(SOURCE INFORMATION begins)

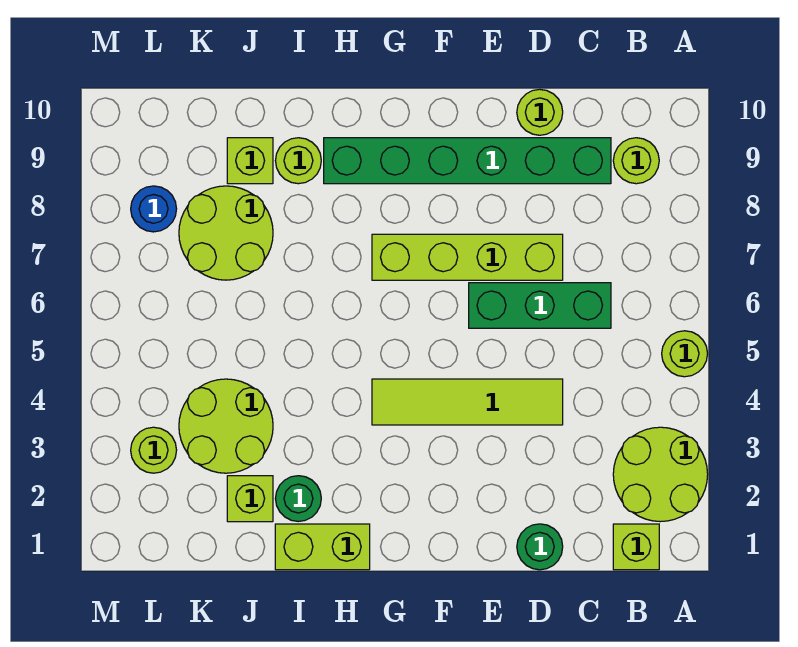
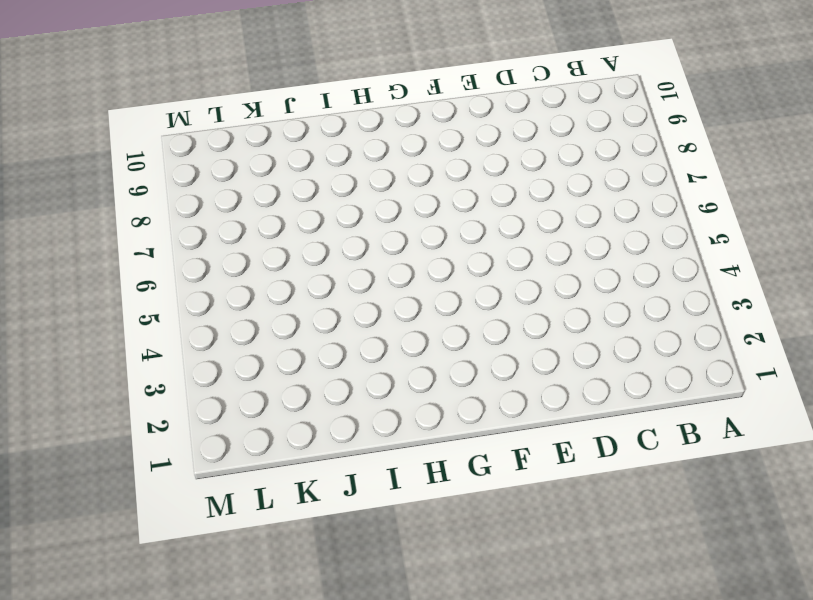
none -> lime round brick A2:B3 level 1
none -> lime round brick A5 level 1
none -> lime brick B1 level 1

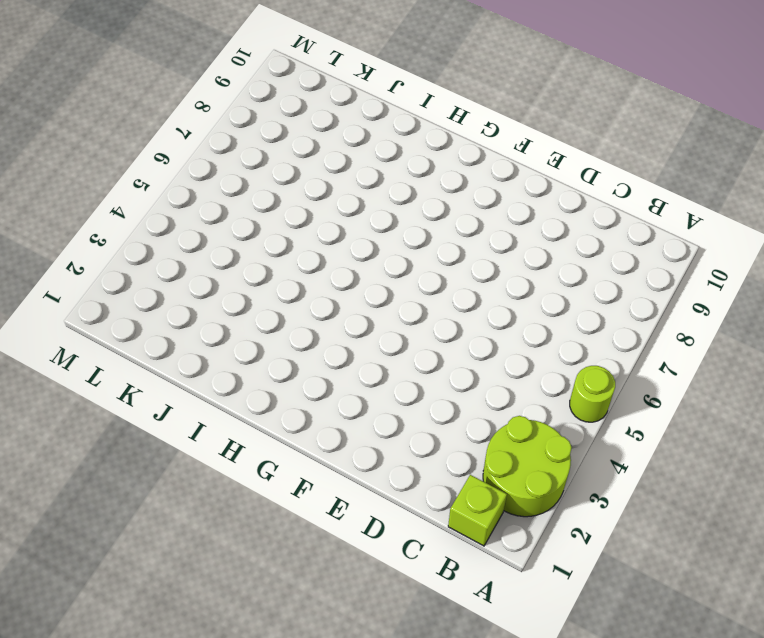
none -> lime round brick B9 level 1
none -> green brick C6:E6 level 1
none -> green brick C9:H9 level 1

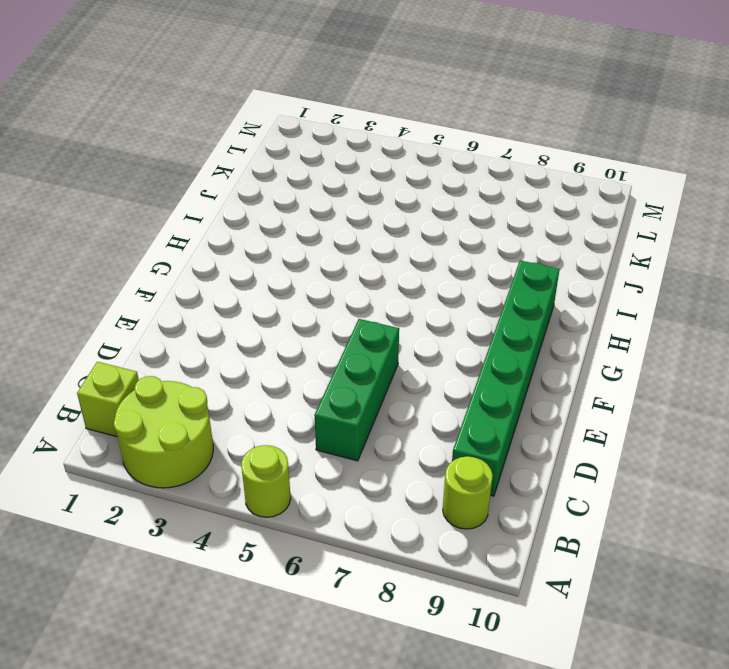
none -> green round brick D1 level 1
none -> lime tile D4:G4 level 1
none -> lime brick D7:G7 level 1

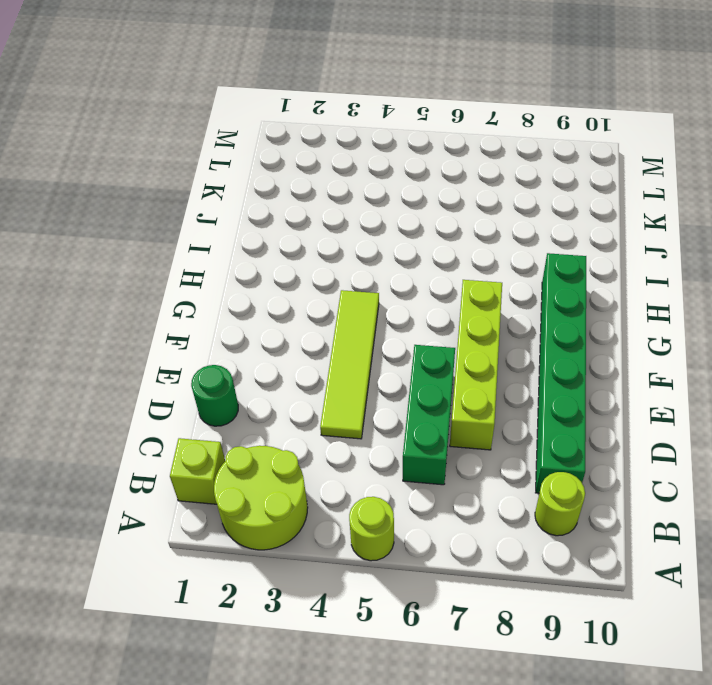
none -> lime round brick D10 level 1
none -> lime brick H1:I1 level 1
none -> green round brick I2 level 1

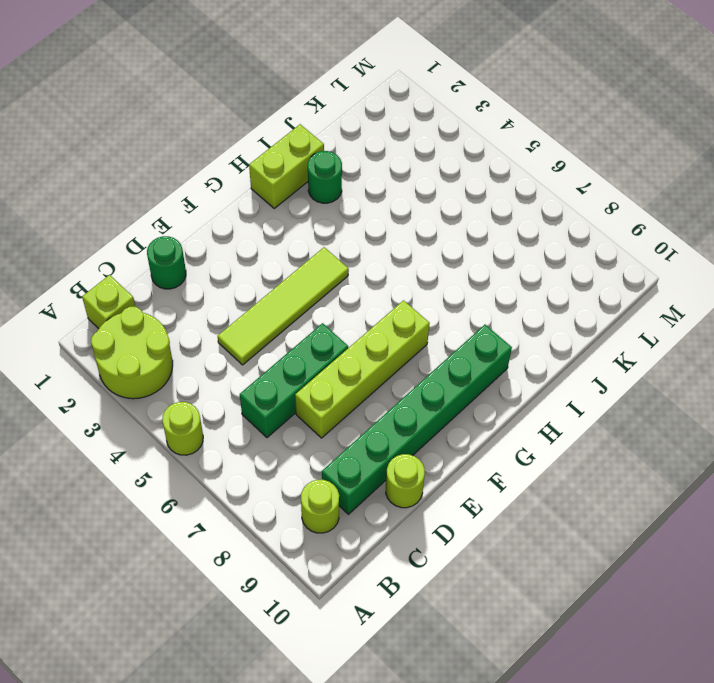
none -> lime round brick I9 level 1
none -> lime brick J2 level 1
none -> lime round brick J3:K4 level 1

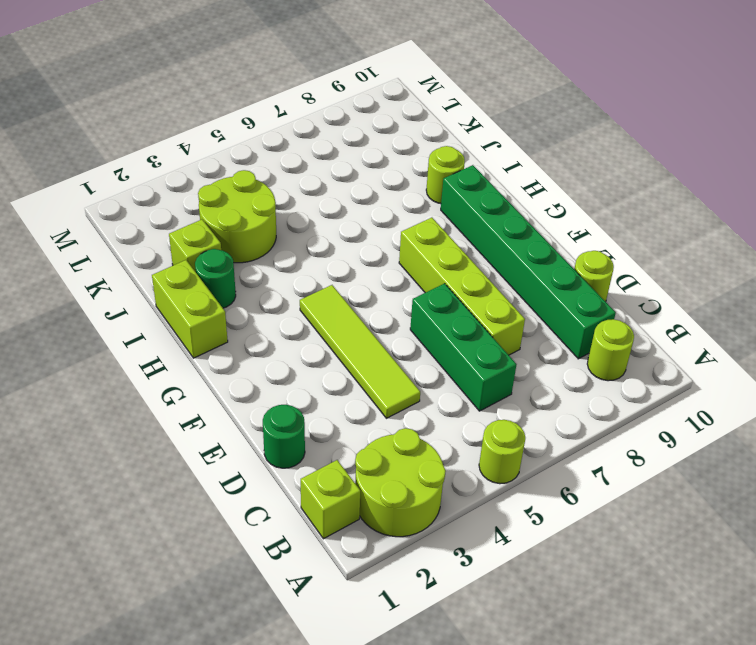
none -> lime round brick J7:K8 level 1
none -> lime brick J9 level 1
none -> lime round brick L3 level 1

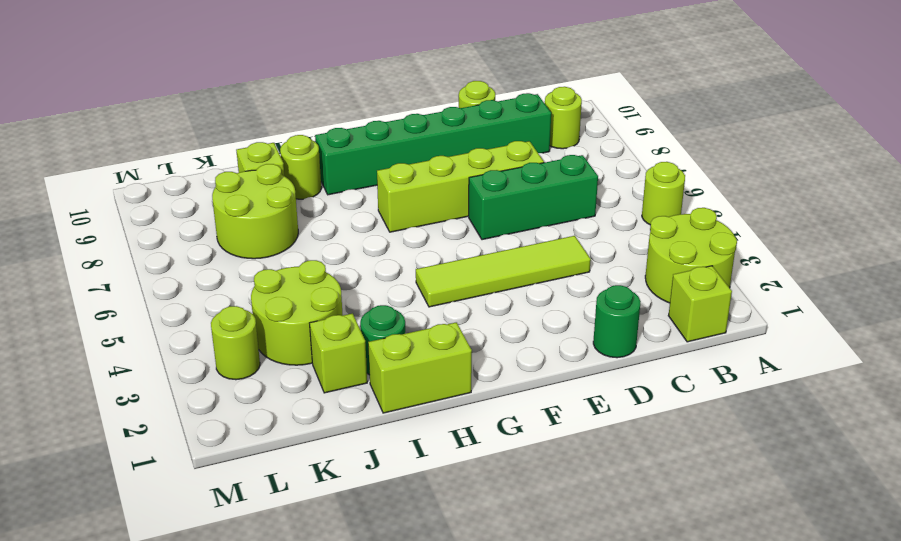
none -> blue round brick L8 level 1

(SOURCE INFORMATION ends)

# WHAT IS NEEDED
Once the line with "none -> lime round brick D10 level 1" is found in the data above, reproduce it and each line after it exactly, through the line with "none -> lime brick J9 level 1". Omit the pictures.

# EXPECTED OUTPUT
none -> lime round brick D10 level 1
none -> lime brick H1:I1 level 1
none -> green round brick I2 level 1

none -> lime round brick I9 level 1
none -> lime brick J2 level 1
none -> lime round brick J3:K4 level 1

none -> lime round brick J7:K8 level 1
none -> lime brick J9 level 1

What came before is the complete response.